### Records supplied:
╭──

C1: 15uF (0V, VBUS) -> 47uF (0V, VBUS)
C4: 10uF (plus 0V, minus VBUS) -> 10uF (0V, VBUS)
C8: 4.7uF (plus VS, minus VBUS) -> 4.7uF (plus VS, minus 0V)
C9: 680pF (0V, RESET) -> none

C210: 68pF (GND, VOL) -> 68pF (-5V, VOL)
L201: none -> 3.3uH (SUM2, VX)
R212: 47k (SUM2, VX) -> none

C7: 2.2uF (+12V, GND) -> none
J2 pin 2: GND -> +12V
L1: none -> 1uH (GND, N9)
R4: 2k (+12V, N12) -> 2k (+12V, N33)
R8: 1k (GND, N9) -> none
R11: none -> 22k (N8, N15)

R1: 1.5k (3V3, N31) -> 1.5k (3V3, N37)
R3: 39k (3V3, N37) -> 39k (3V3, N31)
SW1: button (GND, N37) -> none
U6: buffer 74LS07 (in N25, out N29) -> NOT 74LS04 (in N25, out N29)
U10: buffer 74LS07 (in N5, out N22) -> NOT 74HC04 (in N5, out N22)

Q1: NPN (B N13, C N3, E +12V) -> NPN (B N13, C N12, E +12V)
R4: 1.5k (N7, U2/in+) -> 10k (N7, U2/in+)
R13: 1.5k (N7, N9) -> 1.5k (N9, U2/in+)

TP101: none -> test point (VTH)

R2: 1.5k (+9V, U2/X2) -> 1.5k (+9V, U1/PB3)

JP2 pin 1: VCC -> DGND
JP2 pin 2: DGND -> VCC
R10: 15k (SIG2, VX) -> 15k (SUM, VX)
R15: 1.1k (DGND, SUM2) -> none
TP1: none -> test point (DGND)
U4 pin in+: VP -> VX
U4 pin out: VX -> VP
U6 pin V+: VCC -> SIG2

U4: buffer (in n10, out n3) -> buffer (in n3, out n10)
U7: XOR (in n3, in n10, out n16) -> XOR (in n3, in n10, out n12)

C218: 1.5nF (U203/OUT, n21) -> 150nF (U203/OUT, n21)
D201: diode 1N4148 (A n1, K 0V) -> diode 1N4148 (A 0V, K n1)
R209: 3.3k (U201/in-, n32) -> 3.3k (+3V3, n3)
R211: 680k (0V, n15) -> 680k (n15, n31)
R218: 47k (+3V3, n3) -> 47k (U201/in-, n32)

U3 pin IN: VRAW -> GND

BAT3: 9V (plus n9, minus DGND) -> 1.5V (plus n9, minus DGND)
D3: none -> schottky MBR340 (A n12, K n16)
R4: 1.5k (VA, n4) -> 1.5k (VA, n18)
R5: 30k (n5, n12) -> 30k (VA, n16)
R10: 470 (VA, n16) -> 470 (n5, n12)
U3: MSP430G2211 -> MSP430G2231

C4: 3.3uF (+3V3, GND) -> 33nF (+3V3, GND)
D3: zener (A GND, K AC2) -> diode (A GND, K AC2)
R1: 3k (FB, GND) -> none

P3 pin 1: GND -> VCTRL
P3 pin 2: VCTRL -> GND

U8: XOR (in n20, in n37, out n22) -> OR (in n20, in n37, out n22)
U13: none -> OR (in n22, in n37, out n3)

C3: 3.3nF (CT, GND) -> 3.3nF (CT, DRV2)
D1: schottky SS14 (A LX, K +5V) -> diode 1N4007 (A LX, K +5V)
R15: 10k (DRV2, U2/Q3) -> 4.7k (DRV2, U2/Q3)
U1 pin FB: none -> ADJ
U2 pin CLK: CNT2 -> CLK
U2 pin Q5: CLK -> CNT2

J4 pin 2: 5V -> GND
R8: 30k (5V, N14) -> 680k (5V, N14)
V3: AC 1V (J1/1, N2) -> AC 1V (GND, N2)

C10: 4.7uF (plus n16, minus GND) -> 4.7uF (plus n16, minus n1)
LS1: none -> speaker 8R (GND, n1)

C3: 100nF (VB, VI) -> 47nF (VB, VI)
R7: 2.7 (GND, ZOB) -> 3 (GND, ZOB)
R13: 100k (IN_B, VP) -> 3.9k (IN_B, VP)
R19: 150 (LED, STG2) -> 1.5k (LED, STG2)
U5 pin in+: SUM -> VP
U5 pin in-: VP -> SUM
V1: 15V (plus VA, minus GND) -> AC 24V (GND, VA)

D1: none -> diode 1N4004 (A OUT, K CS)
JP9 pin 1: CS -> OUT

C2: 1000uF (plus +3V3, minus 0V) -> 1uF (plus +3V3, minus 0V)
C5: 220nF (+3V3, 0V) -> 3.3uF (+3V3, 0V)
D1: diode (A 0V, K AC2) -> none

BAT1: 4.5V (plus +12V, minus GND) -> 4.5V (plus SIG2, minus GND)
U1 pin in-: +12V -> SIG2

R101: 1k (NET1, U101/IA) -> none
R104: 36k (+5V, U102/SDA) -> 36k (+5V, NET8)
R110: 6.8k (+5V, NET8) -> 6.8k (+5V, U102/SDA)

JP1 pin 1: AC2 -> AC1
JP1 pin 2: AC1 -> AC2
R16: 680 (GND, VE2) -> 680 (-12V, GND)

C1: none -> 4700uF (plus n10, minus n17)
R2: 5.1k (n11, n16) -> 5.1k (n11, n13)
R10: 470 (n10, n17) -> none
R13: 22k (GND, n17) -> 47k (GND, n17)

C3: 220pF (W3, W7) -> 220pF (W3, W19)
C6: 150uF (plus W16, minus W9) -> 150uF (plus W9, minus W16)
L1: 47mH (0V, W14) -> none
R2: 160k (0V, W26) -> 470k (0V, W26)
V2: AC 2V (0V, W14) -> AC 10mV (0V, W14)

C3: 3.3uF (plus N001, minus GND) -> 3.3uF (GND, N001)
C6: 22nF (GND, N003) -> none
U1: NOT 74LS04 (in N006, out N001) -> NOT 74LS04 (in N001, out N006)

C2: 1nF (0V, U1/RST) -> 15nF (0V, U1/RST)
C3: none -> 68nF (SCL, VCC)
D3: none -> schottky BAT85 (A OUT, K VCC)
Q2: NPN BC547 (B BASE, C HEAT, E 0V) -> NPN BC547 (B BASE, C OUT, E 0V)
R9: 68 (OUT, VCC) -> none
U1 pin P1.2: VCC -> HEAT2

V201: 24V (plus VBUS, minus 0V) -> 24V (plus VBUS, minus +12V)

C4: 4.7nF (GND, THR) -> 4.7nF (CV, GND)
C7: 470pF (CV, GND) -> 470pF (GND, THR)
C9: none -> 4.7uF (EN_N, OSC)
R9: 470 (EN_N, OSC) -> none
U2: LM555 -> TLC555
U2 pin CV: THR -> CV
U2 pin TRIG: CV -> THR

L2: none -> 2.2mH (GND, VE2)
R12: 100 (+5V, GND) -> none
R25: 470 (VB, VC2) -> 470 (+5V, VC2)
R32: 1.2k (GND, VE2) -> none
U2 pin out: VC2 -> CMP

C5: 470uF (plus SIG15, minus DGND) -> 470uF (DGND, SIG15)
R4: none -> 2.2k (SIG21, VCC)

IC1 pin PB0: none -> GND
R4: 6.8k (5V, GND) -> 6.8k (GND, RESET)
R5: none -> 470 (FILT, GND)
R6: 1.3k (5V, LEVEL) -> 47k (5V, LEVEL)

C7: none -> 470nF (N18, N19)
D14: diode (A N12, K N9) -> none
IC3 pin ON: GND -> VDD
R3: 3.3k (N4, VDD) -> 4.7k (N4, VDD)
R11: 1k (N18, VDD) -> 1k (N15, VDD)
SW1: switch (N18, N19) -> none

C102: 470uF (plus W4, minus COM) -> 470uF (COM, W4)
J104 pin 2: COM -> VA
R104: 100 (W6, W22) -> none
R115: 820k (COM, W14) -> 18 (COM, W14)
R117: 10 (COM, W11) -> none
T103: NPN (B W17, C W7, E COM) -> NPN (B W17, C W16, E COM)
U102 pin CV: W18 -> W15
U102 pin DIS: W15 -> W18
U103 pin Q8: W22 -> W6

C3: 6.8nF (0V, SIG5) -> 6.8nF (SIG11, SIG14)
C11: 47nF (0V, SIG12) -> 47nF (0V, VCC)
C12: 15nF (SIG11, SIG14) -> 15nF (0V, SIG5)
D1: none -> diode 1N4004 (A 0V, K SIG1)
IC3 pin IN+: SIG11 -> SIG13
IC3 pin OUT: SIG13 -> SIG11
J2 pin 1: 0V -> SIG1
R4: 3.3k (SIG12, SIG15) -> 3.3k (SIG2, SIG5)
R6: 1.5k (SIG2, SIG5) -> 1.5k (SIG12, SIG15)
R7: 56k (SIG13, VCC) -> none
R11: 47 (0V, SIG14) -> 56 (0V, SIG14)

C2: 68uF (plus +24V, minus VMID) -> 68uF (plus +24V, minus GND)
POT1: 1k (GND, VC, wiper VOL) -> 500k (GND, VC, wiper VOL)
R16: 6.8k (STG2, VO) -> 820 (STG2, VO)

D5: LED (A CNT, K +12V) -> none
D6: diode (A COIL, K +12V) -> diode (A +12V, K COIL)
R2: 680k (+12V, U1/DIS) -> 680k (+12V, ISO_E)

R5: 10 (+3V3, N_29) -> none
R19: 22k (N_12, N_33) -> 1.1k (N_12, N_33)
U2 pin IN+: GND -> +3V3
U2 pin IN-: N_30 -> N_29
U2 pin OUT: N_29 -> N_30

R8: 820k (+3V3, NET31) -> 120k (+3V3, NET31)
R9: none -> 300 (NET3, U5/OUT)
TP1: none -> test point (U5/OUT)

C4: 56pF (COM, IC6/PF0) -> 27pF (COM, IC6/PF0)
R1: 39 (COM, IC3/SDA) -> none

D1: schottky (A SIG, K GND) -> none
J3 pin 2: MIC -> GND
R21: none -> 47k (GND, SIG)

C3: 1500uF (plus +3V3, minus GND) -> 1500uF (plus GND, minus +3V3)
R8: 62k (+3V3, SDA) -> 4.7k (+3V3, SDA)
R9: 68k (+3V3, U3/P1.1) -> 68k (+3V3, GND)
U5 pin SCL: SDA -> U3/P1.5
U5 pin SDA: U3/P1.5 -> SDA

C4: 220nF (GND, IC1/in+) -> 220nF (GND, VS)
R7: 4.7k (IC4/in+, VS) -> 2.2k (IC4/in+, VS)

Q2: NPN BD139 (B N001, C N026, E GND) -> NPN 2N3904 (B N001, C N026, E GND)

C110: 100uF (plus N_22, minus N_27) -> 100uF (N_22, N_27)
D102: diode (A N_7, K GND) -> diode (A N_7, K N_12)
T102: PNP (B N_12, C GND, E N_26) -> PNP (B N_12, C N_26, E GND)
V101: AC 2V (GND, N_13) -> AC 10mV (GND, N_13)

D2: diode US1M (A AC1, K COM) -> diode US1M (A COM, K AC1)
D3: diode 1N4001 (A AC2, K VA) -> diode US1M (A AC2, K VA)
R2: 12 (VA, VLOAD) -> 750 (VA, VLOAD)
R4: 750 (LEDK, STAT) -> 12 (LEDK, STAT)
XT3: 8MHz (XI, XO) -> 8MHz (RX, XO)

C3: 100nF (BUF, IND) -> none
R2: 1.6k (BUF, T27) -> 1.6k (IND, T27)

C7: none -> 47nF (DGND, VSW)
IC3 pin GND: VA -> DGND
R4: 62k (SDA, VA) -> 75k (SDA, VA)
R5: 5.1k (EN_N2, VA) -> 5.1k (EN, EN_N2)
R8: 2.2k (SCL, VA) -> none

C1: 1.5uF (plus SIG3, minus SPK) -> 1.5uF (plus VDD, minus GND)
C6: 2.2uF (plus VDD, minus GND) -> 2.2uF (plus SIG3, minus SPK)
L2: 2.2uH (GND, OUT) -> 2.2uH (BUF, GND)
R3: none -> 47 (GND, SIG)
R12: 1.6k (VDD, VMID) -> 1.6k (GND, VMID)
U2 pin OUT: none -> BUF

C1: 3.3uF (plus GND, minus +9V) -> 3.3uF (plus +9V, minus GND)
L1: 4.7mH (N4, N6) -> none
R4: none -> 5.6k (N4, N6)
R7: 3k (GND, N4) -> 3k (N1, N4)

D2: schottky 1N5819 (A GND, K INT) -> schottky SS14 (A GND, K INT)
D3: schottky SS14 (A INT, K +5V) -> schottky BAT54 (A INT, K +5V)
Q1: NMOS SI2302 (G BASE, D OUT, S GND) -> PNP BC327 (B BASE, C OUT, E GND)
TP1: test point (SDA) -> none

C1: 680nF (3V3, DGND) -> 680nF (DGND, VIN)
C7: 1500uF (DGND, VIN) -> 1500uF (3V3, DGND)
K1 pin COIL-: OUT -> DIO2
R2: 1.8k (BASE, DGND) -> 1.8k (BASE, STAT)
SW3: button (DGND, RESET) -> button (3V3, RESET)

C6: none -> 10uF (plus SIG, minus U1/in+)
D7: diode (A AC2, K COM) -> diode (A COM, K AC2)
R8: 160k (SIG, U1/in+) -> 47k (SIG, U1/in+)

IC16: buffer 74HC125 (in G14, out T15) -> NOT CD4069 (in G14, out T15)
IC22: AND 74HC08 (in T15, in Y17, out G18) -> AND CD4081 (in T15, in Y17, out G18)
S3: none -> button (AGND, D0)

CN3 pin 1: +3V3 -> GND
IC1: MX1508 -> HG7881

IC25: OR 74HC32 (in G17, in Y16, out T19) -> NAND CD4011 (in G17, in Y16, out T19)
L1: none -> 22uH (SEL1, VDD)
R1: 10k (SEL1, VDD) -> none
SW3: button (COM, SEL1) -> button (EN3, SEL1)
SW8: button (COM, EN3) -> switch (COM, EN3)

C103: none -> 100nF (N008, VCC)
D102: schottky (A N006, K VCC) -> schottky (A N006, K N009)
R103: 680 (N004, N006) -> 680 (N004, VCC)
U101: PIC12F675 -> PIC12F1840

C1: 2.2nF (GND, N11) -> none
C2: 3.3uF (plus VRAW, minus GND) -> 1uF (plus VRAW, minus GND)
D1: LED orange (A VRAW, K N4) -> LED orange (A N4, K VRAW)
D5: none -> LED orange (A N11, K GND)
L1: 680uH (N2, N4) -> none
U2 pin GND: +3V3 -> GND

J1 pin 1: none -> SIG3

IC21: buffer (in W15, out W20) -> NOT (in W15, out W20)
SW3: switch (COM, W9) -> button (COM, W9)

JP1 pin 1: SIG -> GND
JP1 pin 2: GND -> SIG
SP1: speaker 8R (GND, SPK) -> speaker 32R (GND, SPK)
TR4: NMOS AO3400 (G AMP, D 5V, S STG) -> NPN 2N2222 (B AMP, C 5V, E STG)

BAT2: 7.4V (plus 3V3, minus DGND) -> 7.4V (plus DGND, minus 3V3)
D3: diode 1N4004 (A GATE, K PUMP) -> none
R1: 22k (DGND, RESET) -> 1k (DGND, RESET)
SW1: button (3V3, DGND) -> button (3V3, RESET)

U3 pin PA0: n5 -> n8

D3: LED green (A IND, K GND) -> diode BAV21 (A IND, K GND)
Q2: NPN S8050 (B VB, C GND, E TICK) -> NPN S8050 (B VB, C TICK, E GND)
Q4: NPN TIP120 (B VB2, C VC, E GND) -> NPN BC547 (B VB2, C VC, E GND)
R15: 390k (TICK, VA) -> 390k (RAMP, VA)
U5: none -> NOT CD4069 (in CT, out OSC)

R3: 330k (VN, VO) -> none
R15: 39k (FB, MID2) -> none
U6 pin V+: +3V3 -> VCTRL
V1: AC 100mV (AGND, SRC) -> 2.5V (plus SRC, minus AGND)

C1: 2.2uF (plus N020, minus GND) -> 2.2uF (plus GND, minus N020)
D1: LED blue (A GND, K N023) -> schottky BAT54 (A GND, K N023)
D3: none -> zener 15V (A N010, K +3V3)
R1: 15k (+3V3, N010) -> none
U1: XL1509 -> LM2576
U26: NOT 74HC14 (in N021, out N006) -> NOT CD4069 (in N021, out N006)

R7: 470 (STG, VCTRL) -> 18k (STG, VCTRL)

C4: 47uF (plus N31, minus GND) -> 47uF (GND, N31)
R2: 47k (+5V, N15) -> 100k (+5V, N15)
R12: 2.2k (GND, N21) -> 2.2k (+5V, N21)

╰──

### Work item:
If a line in the data above holds the string "VBUS", report that line.

### Reply:
C1: 15uF (0V, VBUS) -> 47uF (0V, VBUS)
C4: 10uF (plus 0V, minus VBUS) -> 10uF (0V, VBUS)
C8: 4.7uF (plus VS, minus VBUS) -> 4.7uF (plus VS, minus 0V)
V201: 24V (plus VBUS, minus 0V) -> 24V (plus VBUS, minus +12V)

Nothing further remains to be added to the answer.